Your objective:
Wherever "quille" occurs in the entries, copy the line that holds it.

Given records:
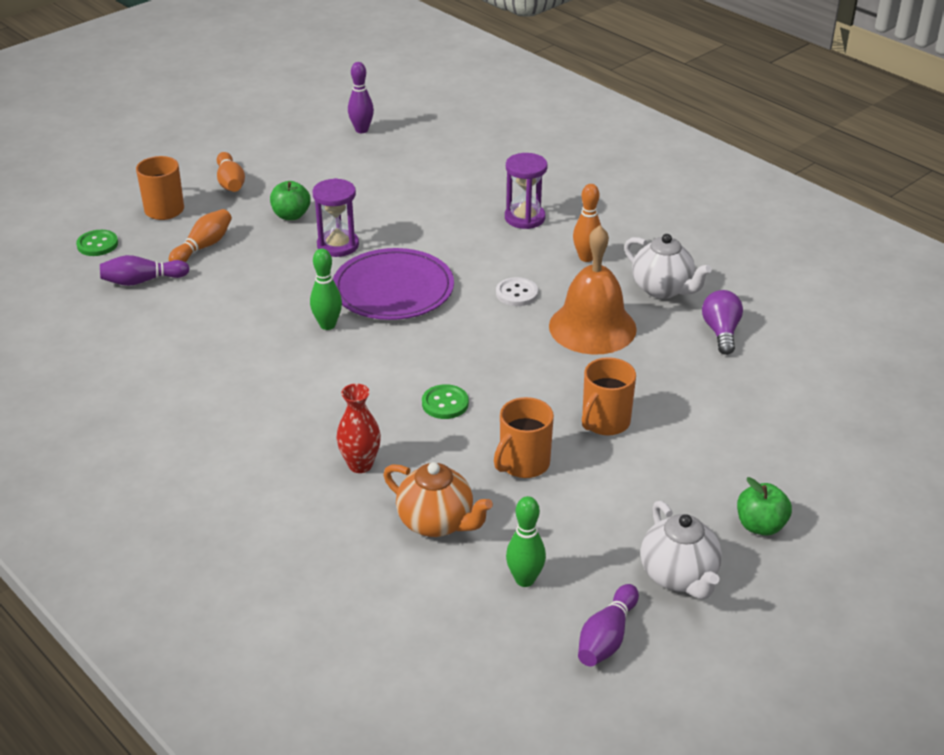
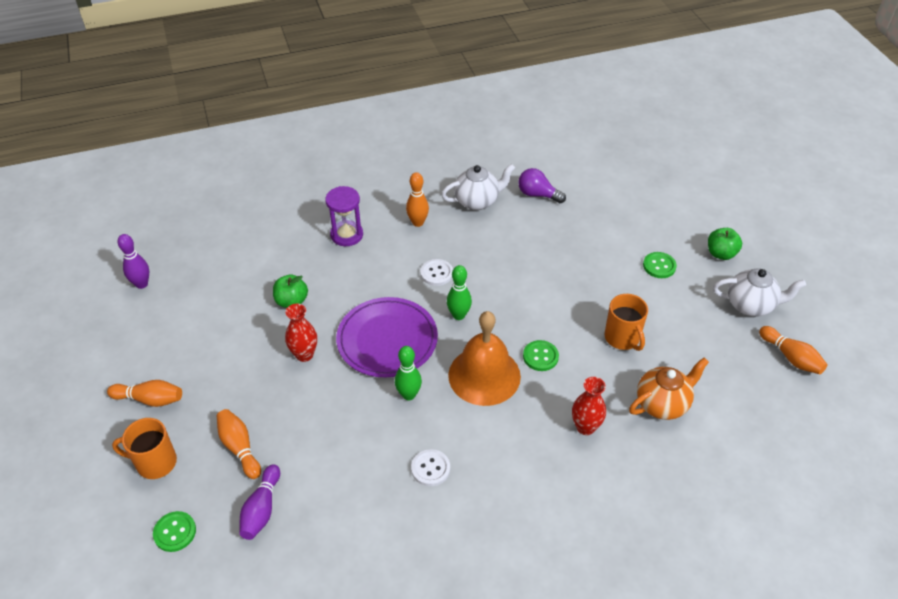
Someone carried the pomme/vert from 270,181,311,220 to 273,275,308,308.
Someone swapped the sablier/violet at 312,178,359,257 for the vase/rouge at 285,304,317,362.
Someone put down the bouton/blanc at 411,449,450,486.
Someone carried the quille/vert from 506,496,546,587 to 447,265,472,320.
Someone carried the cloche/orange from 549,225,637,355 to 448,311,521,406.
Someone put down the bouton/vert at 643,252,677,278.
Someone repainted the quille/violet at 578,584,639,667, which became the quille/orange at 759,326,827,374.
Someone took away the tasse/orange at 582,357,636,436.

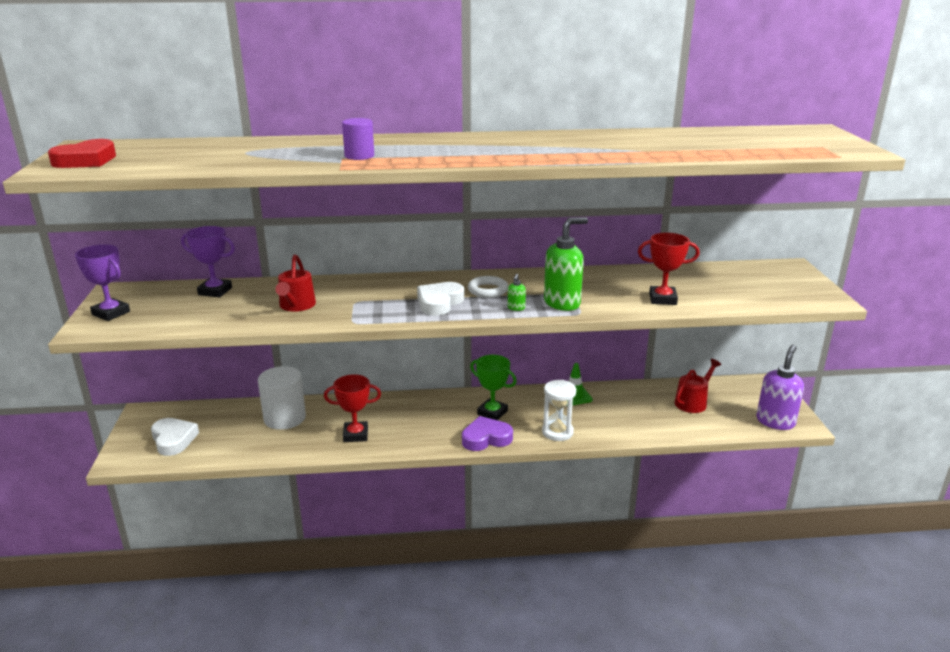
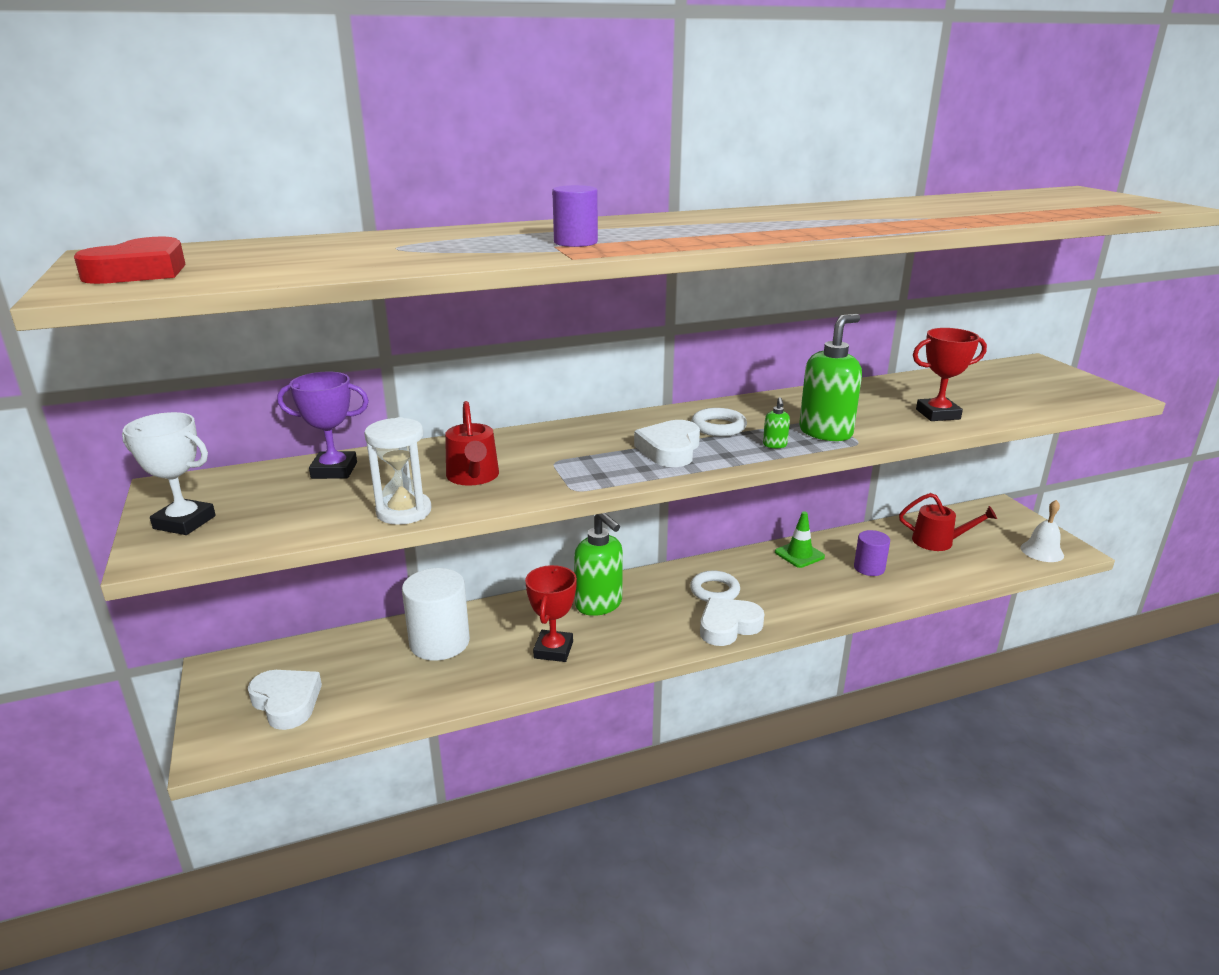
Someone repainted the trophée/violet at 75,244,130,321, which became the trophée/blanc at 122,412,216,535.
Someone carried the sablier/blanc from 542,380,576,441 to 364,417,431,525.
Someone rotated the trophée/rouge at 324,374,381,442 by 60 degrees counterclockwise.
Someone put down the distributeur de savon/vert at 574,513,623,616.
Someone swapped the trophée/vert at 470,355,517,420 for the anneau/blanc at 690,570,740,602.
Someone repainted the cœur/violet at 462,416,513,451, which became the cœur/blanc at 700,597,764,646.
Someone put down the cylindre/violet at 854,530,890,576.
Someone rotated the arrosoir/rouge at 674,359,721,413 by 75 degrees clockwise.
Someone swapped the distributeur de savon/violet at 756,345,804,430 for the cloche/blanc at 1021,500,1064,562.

* * *

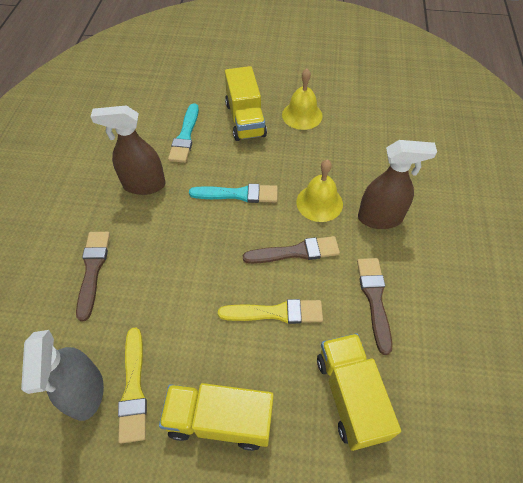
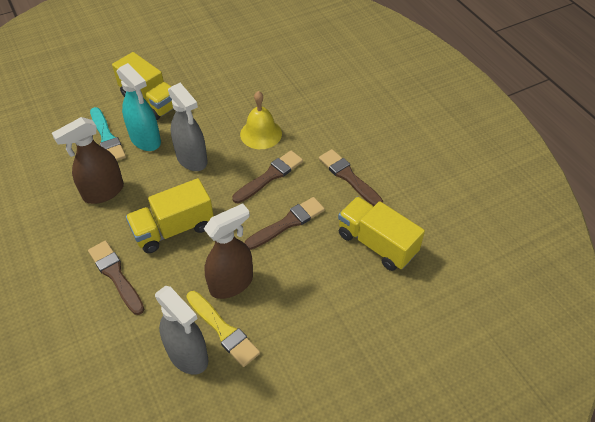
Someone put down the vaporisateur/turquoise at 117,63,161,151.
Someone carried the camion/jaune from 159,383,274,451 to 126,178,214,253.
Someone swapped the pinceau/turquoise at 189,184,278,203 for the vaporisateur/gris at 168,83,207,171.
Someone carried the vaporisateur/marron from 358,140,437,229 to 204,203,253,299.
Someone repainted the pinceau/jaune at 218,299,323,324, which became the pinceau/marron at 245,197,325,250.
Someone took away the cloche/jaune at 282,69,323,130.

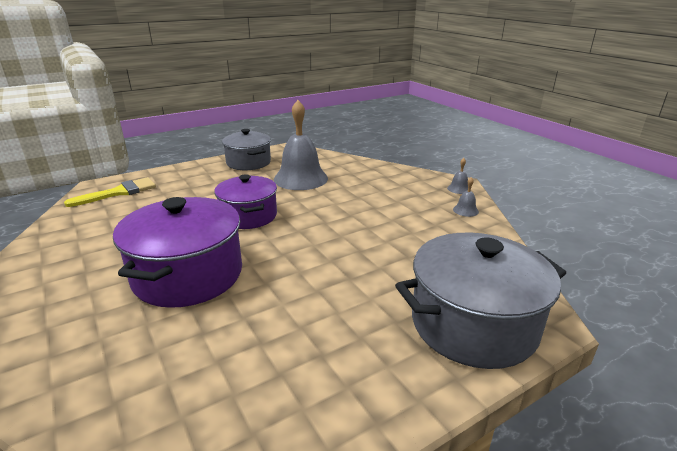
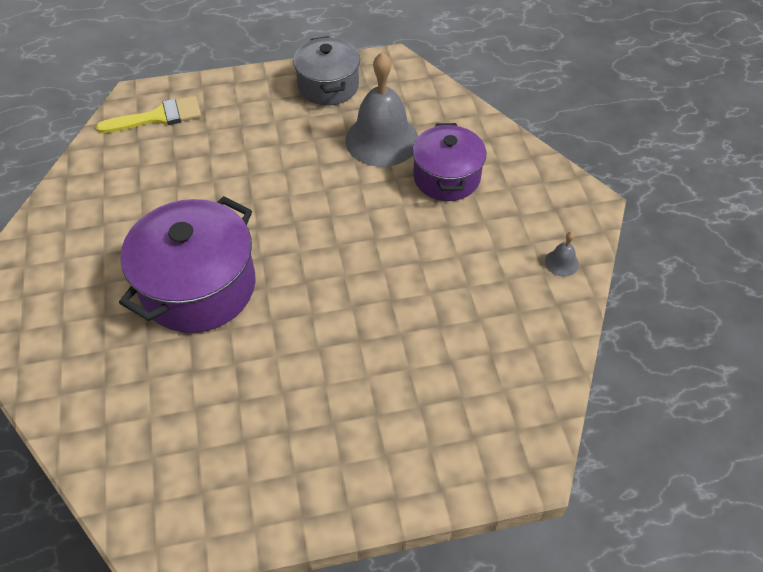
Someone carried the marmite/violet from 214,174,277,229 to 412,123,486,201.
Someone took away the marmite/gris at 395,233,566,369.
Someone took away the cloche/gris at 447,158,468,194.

Task answer:
Someone carried the quille/vert from 506,496,546,587 to 447,265,472,320.
Someone repainted the quille/violet at 578,584,639,667, which became the quille/orange at 759,326,827,374.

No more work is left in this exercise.